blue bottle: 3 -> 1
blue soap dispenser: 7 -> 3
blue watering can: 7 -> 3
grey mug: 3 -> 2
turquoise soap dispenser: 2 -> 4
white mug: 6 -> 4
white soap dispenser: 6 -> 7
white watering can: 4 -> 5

PROBLEM DETAILS. Scan the material above for the string "watering" and return the lines that hold it.

WRITTEN REPLY.
blue watering can: 7 -> 3
white watering can: 4 -> 5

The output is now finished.